▶ [WORK REQUIRED] When you reach the line that contains "green brick H5:J5" in the data below, start reproducing lines exactly, and stop after the line that contains "black brick J8:K9".

Saved entries:
----------------------------------------
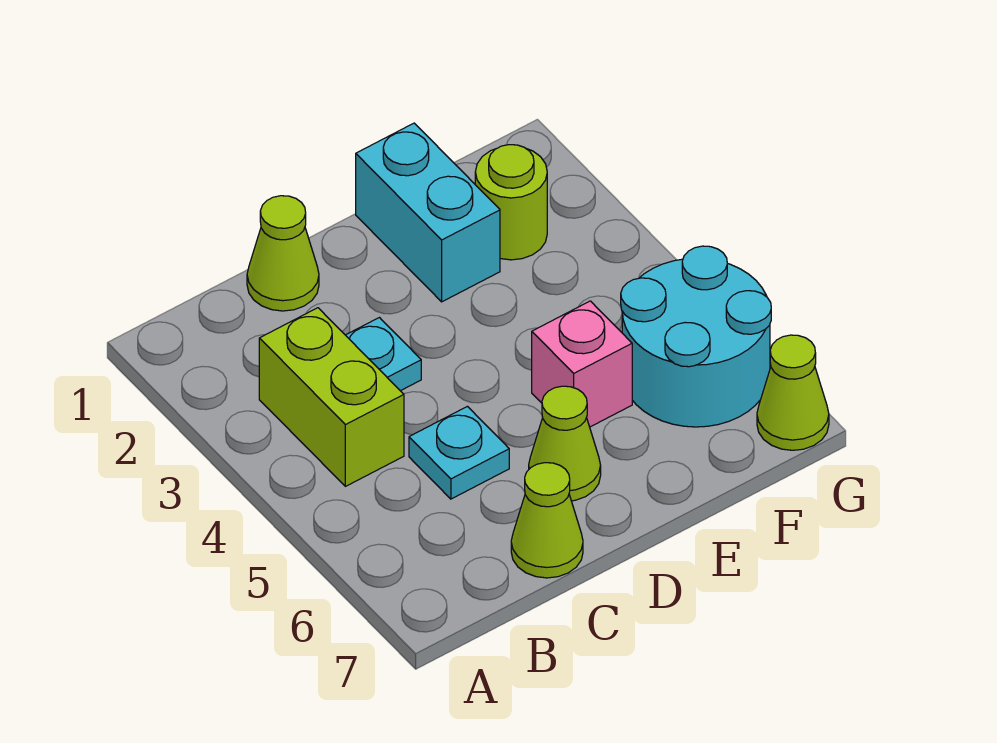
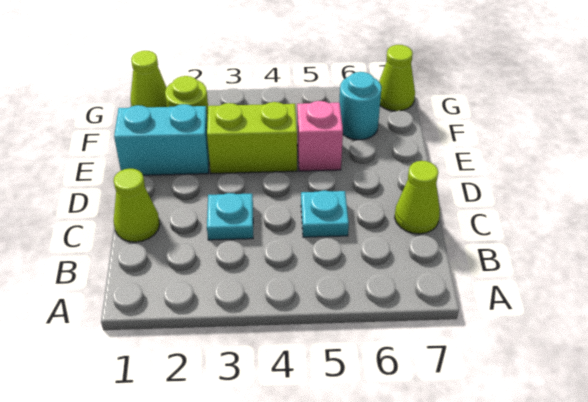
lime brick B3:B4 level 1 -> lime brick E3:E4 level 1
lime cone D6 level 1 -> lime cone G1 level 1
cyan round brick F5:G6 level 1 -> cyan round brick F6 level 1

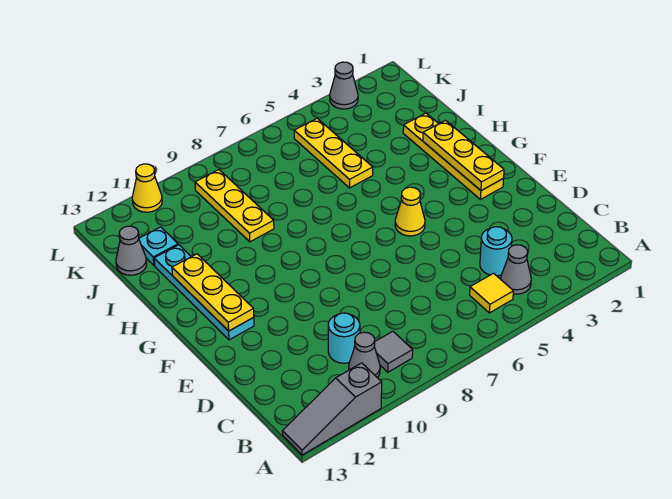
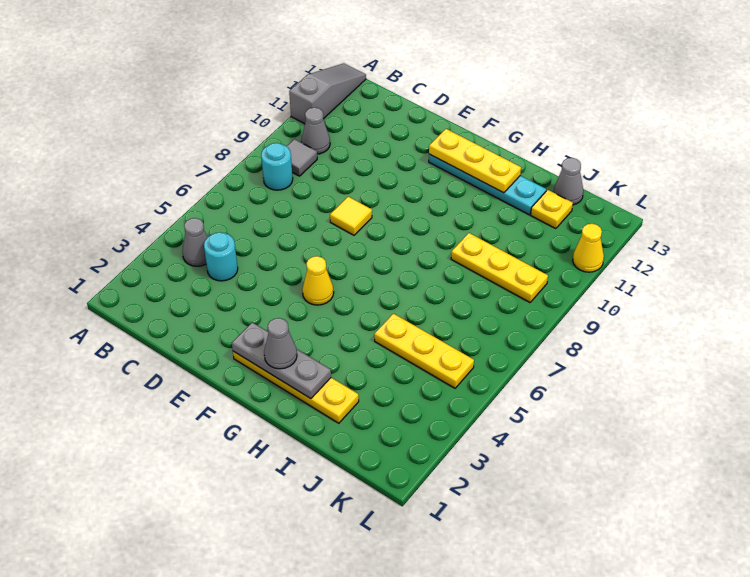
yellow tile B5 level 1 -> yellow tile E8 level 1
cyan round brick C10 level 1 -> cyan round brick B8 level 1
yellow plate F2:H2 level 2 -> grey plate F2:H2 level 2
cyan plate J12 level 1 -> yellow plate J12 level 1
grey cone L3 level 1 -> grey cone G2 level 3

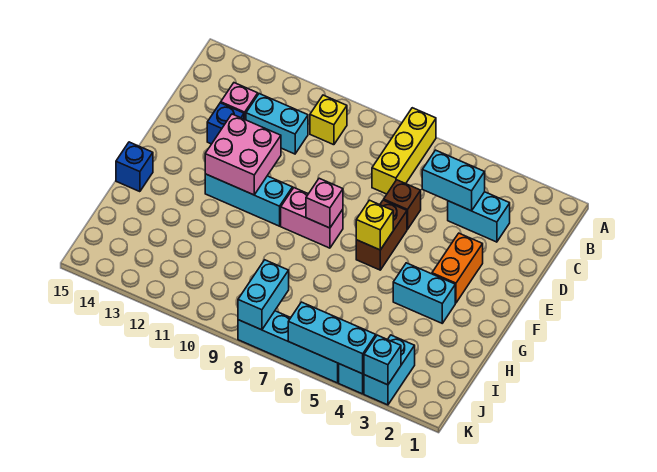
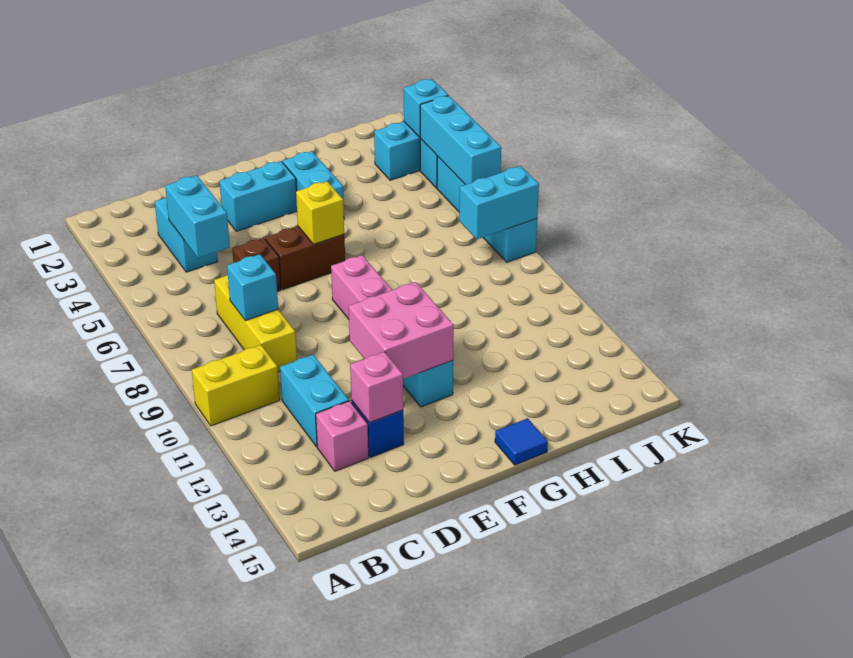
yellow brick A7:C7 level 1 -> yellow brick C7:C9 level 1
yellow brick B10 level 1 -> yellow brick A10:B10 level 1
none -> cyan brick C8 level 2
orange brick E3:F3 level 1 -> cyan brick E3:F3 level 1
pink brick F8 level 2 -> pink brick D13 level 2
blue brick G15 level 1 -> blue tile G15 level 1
----------------------------------------
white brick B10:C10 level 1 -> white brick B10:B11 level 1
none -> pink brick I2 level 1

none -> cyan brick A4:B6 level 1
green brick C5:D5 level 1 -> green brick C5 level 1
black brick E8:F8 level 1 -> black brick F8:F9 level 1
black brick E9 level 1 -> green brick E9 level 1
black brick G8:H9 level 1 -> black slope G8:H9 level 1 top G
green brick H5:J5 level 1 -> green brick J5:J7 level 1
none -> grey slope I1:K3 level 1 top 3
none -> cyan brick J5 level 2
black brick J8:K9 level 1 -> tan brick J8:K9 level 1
----------------------------------------
▶ [REPLY TO THE EXERCISE]
green brick H5:J5 level 1 -> green brick J5:J7 level 1
none -> grey slope I1:K3 level 1 top 3
none -> cyan brick J5 level 2
black brick J8:K9 level 1 -> tan brick J8:K9 level 1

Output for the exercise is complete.